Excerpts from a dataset

BEGIN

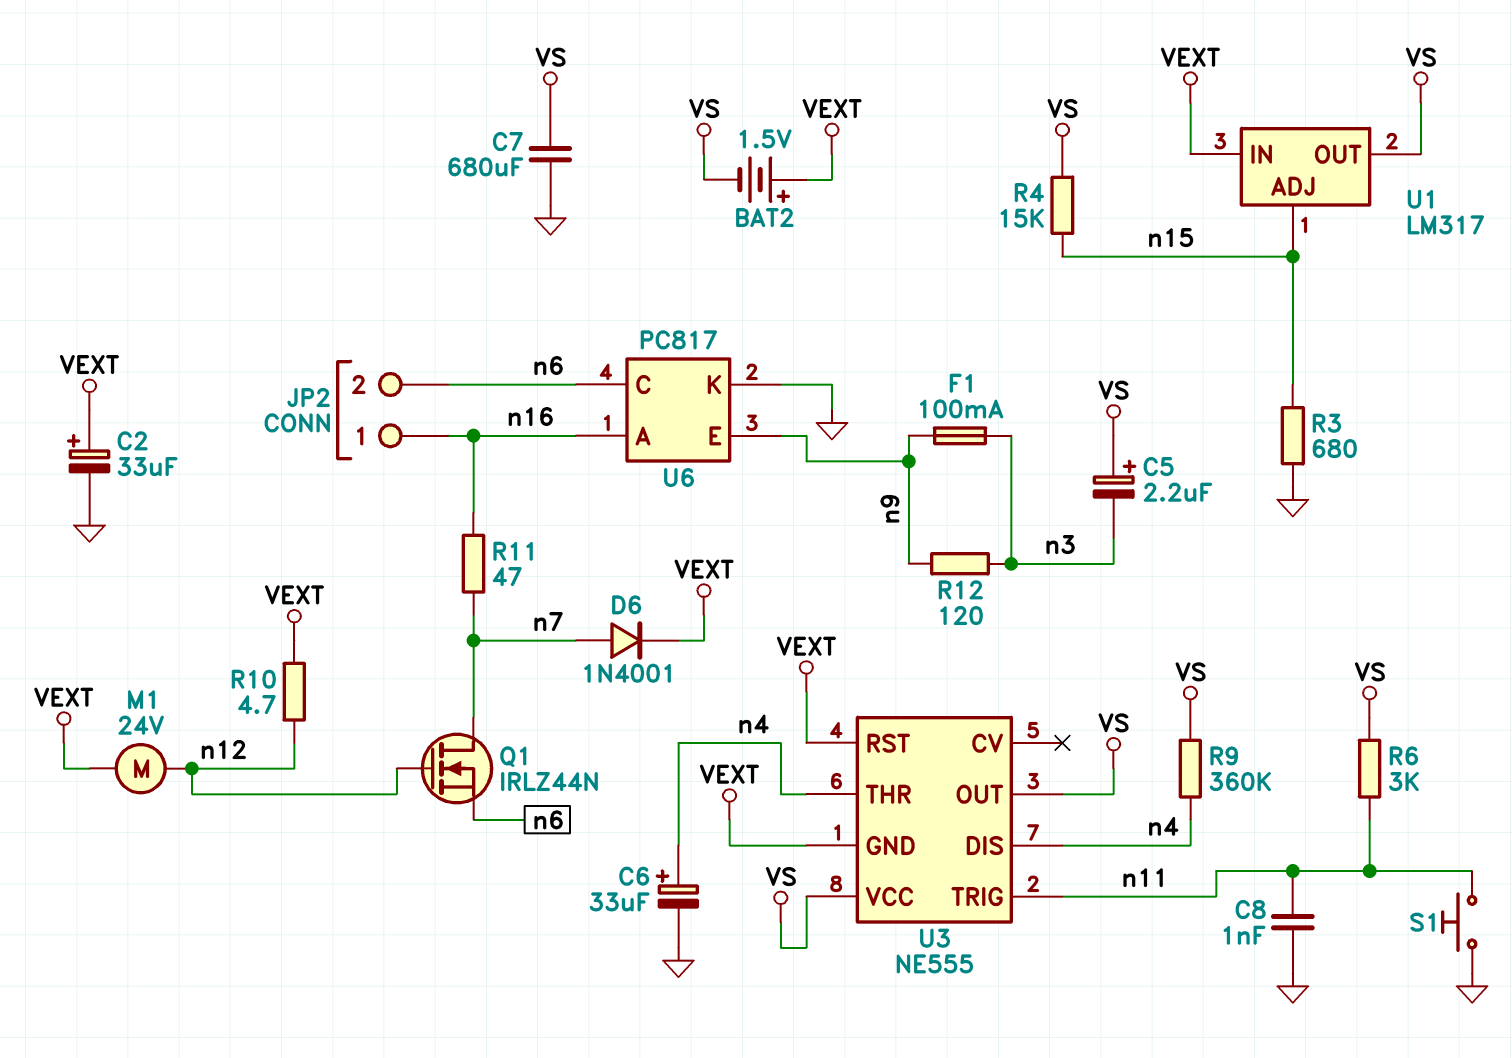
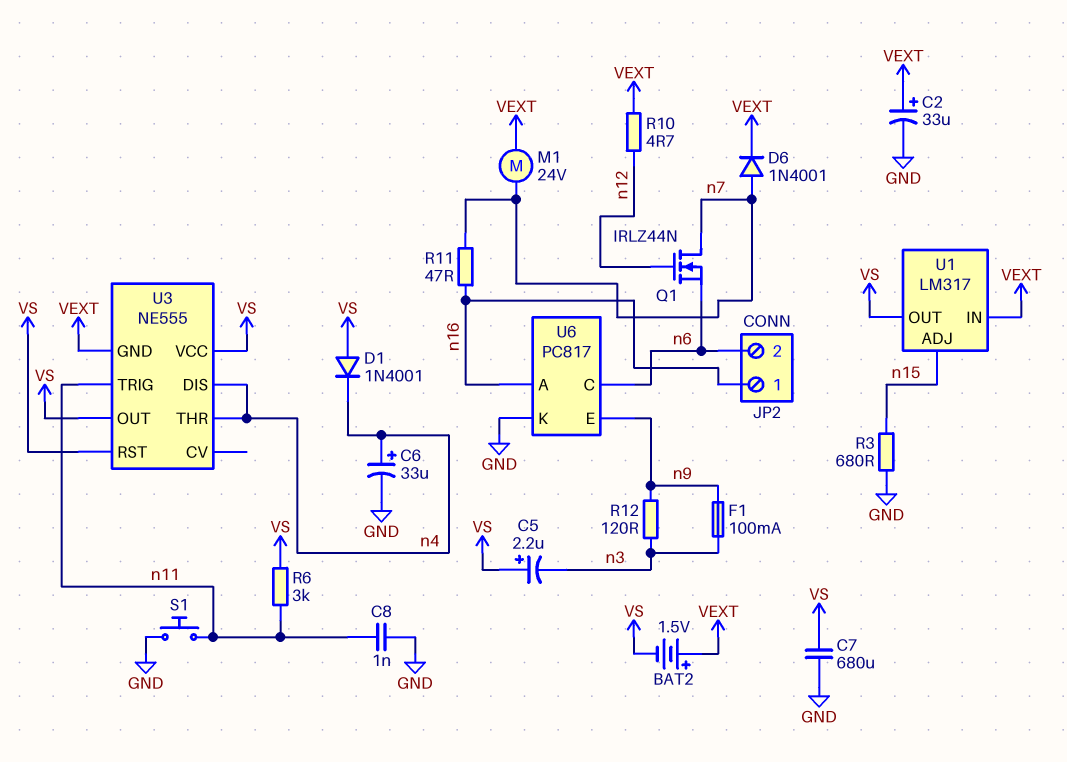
D1: none -> diode 1N4001 (A VS, K n4)
M1: motor 24V (VEXT, n12) -> motor 24V (VEXT, n7)
R4: 15k (VS, n15) -> none
R9: 360k (VS, n4) -> none
U3 pin RST: VEXT -> VS

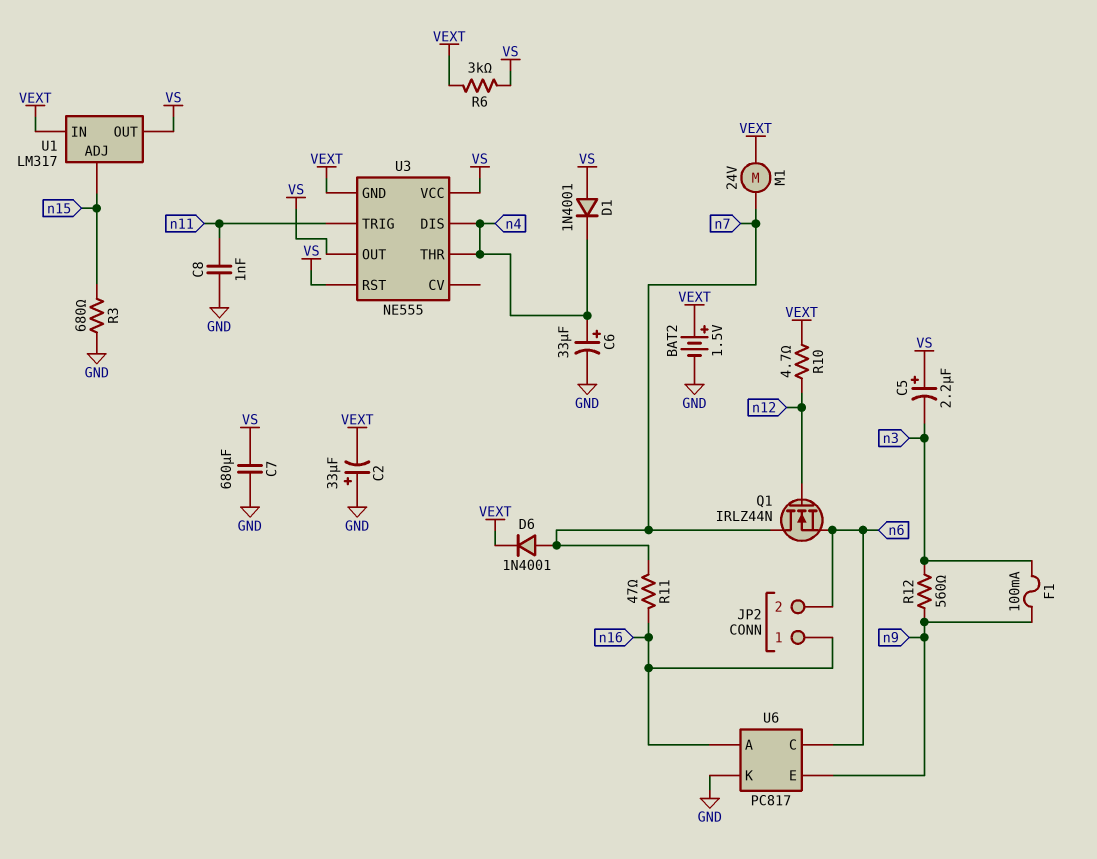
BAT2: 1.5V (plus VEXT, minus VS) -> 1.5V (plus VEXT, minus GND)
C2: 33uF (plus VEXT, minus GND) -> 33uF (plus GND, minus VEXT)
R6: 3k (VS, n11) -> 3k (VEXT, VS)
R12: 120 (n3, n9) -> 560 (n3, n9)
S1: button (GND, n11) -> none

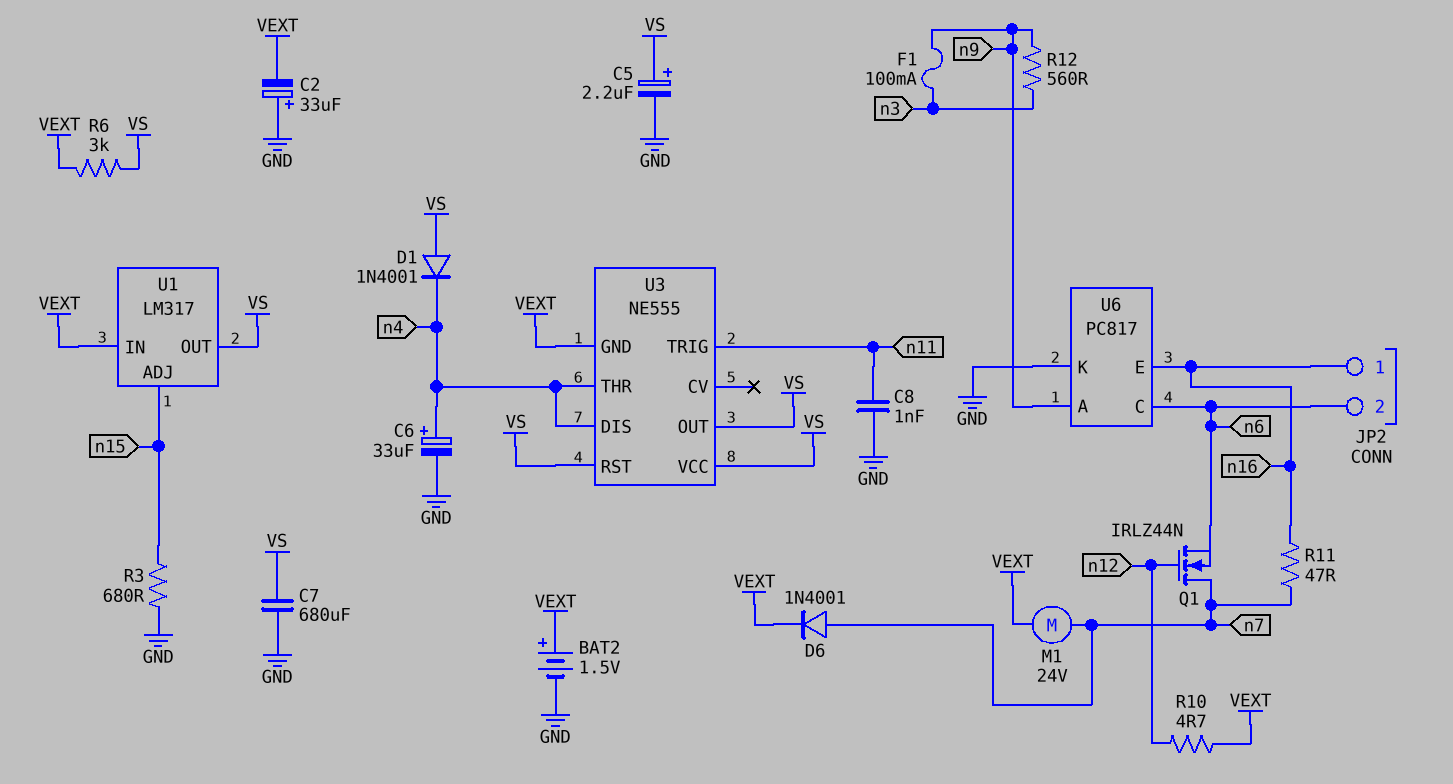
C5: 2.2uF (plus VS, minus n3) -> 2.2uF (plus VS, minus GND)
U6 pin A: n16 -> n9
U6 pin E: n9 -> n16

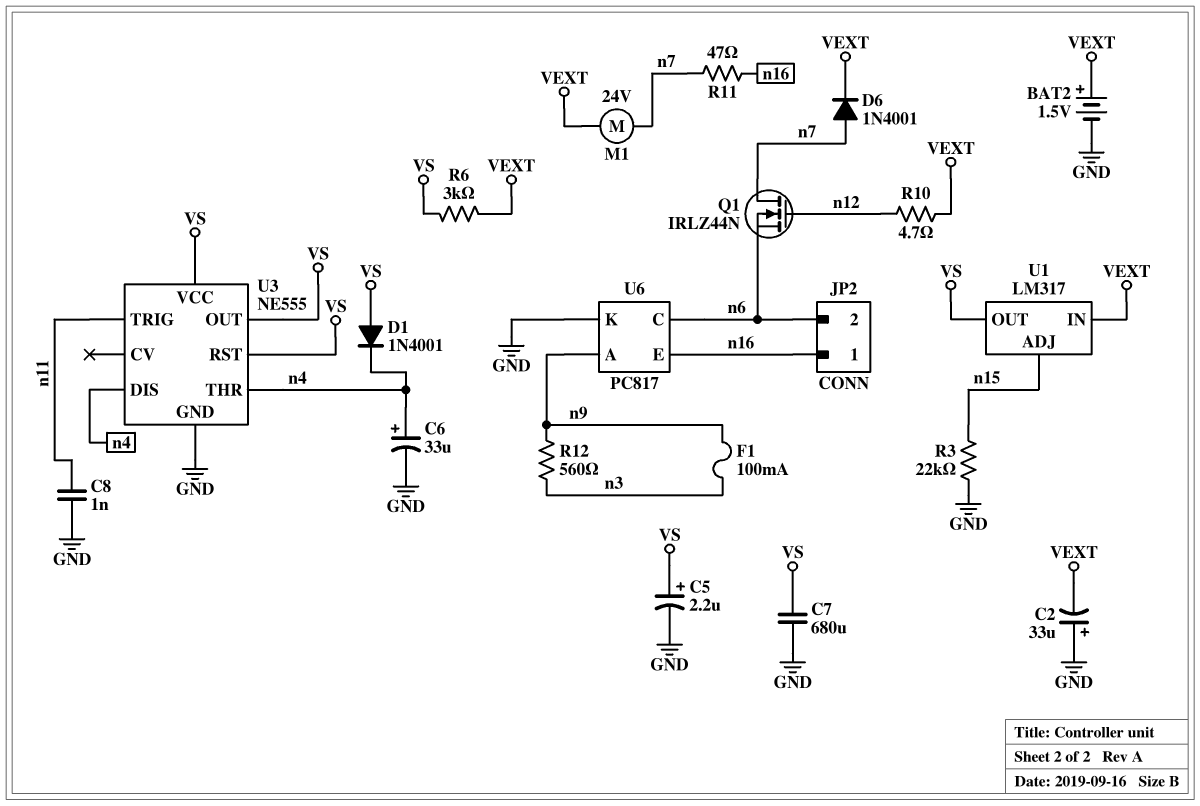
R3: 680 (GND, n15) -> 22k (GND, n15)
U3 pin GND: VEXT -> GND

END

» Action item:
Repeat exactly and only the lines from the one holding "R6: 3k (VS, n11) -> 3k (VEXT, VS)" through the final line of the entries; no pictures.

» Exercise solution:
R6: 3k (VS, n11) -> 3k (VEXT, VS)
R12: 120 (n3, n9) -> 560 (n3, n9)
S1: button (GND, n11) -> none

C5: 2.2uF (plus VS, minus n3) -> 2.2uF (plus VS, minus GND)
U6 pin A: n16 -> n9
U6 pin E: n9 -> n16

R3: 680 (GND, n15) -> 22k (GND, n15)
U3 pin GND: VEXT -> GND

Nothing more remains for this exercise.